| Data shown |

· · · ·

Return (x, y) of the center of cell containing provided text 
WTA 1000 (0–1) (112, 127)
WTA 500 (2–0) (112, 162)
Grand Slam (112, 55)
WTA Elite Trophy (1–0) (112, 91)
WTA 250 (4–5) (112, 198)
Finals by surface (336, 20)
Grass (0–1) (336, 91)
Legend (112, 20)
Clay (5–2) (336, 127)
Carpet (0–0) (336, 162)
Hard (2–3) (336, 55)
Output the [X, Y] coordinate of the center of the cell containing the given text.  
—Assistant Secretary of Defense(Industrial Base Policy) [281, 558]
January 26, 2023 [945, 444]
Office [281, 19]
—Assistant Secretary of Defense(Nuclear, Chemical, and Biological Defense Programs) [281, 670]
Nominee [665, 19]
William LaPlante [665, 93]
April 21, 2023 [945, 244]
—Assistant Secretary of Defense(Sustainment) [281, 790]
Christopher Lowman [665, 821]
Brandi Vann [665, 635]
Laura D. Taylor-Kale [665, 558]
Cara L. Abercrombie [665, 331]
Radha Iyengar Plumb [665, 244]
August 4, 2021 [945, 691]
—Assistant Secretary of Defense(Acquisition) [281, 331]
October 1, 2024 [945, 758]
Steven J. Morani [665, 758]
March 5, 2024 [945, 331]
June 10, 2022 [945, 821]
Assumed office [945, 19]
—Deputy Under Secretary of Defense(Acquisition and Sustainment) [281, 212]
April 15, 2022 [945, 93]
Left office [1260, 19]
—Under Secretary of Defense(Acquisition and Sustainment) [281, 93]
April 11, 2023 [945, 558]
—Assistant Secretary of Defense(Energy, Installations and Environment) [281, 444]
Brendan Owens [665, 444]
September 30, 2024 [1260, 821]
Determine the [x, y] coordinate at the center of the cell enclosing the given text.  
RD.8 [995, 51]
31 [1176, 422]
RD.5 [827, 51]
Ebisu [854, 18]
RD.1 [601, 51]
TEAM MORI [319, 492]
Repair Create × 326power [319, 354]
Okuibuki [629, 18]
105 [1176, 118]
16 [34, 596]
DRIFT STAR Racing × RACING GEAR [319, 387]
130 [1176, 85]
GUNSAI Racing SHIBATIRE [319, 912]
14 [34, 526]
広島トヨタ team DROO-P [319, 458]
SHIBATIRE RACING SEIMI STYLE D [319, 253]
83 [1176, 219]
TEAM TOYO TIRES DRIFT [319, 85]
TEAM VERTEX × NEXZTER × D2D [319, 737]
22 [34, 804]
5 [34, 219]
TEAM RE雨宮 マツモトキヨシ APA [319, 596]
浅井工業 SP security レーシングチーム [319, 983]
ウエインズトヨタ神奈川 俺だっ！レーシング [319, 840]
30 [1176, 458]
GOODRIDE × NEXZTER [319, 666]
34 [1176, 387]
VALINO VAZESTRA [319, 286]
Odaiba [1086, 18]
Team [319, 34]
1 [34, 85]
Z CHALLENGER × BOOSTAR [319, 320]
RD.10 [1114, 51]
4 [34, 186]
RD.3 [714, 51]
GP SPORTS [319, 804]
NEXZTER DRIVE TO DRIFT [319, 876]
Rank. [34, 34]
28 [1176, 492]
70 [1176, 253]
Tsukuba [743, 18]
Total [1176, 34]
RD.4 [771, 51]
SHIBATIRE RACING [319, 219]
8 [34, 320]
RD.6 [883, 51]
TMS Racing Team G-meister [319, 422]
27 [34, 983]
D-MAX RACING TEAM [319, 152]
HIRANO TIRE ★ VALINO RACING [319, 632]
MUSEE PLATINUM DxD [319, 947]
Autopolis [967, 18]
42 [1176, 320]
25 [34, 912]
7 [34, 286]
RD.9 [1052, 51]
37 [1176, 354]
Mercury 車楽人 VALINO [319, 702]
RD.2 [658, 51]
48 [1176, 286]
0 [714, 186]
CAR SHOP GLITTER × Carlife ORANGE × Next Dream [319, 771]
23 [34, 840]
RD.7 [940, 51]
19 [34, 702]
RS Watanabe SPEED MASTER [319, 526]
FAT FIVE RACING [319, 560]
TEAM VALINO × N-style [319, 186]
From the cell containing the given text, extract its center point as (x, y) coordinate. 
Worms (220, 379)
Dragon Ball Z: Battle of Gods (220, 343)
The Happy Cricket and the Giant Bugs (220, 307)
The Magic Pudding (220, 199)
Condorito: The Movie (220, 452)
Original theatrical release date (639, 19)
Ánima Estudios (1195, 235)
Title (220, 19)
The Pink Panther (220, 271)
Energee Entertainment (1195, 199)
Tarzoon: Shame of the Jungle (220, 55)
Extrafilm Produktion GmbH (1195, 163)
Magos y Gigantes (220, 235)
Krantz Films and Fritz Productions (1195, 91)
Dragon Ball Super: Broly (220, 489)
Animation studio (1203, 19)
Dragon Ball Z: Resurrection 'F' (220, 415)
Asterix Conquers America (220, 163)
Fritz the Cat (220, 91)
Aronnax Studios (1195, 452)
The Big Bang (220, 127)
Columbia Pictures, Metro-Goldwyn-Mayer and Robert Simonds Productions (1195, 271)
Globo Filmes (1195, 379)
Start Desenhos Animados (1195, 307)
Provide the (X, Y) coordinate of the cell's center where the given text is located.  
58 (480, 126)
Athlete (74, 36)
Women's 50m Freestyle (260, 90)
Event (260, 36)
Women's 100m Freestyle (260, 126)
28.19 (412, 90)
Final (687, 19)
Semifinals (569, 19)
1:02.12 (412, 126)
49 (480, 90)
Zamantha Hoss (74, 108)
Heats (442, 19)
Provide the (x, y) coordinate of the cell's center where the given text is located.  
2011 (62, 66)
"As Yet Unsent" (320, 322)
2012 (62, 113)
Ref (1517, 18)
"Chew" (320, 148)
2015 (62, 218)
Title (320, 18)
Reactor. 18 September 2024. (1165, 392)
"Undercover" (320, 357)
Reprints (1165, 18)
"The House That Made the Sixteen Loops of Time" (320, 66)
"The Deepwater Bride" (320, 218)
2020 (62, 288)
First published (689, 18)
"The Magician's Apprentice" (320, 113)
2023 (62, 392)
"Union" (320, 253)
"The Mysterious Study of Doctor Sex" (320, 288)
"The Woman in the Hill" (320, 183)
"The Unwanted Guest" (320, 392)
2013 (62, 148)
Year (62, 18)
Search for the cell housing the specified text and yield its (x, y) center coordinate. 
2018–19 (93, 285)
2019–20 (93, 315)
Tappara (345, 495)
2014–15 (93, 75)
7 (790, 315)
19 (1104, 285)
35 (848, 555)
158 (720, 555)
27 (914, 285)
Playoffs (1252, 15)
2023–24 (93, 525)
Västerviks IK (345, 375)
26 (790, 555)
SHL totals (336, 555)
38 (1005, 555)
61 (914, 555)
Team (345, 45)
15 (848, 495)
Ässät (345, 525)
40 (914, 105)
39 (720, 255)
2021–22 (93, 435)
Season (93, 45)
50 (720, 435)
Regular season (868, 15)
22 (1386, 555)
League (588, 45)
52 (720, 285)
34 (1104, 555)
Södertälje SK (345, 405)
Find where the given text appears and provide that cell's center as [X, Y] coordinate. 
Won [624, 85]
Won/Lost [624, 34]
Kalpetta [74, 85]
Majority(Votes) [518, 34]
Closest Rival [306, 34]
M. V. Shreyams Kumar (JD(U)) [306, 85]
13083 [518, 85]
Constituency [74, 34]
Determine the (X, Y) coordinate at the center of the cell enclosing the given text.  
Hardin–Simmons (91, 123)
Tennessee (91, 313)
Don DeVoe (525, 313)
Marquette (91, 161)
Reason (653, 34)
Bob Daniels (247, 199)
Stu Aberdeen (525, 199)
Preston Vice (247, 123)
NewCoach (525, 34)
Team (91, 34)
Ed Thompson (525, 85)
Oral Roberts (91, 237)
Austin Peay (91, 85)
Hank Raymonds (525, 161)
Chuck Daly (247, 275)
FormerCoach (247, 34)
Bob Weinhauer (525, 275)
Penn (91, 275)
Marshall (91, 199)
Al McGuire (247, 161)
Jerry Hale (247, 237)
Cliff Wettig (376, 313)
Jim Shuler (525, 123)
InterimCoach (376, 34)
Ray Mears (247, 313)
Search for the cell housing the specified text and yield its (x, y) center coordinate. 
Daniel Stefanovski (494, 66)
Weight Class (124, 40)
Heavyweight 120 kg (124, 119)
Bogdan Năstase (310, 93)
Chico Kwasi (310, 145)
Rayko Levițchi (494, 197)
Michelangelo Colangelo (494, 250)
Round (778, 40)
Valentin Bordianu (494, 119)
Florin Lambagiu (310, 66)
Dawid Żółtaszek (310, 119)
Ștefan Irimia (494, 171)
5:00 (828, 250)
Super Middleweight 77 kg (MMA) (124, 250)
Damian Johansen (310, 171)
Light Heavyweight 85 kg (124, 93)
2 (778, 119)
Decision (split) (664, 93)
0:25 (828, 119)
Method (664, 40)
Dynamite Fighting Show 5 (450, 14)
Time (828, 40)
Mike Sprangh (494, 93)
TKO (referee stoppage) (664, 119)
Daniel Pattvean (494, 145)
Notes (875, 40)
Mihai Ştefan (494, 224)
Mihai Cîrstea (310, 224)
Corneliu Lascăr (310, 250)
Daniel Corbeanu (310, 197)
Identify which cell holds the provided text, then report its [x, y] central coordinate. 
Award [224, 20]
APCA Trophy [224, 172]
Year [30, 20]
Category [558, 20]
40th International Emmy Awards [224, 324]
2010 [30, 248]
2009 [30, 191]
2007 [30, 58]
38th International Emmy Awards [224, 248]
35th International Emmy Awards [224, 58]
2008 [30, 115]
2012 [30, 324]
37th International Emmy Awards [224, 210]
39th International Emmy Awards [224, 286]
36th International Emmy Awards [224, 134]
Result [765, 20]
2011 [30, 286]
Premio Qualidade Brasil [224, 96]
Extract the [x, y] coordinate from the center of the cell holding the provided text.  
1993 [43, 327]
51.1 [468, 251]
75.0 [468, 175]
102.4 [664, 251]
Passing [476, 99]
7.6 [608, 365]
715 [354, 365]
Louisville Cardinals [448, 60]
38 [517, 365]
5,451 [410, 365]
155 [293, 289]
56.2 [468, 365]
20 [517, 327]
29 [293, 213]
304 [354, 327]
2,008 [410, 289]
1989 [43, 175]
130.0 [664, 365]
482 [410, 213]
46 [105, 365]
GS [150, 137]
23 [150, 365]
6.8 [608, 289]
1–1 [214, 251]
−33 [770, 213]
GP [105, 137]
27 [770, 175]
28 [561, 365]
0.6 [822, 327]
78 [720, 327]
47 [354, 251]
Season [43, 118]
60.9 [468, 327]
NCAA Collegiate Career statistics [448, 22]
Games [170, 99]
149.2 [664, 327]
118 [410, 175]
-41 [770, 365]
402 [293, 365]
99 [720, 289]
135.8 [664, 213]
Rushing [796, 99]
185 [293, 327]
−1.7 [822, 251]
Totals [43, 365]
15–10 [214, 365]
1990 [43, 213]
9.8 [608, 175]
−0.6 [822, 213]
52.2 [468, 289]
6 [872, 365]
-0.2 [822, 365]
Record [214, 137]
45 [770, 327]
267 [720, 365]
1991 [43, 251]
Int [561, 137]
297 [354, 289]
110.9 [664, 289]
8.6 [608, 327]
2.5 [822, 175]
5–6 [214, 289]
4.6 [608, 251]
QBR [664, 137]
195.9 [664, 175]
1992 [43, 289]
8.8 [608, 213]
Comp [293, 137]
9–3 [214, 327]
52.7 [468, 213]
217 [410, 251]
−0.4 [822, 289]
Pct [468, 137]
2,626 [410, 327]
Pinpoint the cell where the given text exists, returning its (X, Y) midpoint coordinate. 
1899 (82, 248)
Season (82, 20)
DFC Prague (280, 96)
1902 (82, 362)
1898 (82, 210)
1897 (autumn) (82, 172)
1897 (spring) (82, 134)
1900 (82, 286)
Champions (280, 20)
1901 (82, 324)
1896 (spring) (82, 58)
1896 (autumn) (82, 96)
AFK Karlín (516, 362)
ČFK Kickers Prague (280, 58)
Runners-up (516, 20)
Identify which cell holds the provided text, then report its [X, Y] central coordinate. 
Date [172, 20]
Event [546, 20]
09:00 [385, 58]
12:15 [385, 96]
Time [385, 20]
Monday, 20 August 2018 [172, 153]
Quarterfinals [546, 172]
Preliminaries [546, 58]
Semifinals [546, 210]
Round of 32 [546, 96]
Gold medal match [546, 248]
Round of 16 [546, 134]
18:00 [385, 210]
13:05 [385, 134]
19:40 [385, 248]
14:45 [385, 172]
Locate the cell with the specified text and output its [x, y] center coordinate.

· · · ·

| Aim |
Render the material, from its first line through the line containing "Assumed office [945, 19]", as a Markdown table with the columns Number and Entry, placing each line's row number under Number and the line itself under Entry and omitting blank lines.

| Worked solution |
| Number | Entry |
|---|---|
| 1 | Return (x, y) of the center of cell containing provided text  |
| 2 | WTA 1000 (0–1) (112, 127) |
| 3 | WTA 500 (2–0) (112, 162) |
| 4 | Grand Slam (112, 55) |
| 5 | WTA Elite Trophy (1–0) (112, 91) |
| 6 | WTA 250 (4–5) (112, 198) |
| 7 | Finals by surface (336, 20) |
| 8 | Grass (0–1) (336, 91) |
| 9 | Legend (112, 20) |
| 10 | Clay (5–2) (336, 127) |
| 11 | Carpet (0–0) (336, 162) |
| 12 | Hard (2–3) (336, 55) |
| 13 | Output the [X, Y] coordinate of the center of the cell containing the given text.   |
| 14 | —Assistant Secretary of Defense(Industrial Base Policy) [281, 558] |
| 15 | January 26, 2023 [945, 444] |
| 16 | Office [281, 19] |
| 17 | —Assistant Secretary of Defense(Nuclear, Chemical, and Biological Defense Programs) [281, 670] |
| 18 | Nominee [665, 19] |
| 19 | William LaPlante [665, 93] |
| 20 | April 21, 2023 [945, 244] |
| 21 | —Assistant Secretary of Defense(Sustainment) [281, 790] |
| 22 | Christopher Lowman [665, 821] |
| 23 | Brandi Vann [665, 635] |
| 24 | Laura D. Taylor-Kale [665, 558] |
| 25 | Cara L. Abercrombie [665, 331] |
| 26 | Radha Iyengar Plumb [665, 244] |
| 27 | August 4, 2021 [945, 691] |
| 28 | —Assistant Secretary of Defense(Acquisition) [281, 331] |
| 29 | October 1, 2024 [945, 758] |
| 30 | Steven J. Morani [665, 758] |
| 31 | March 5, 2024 [945, 331] |
| 32 | June 10, 2022 [945, 821] |
| 33 | Assumed office [945, 19] |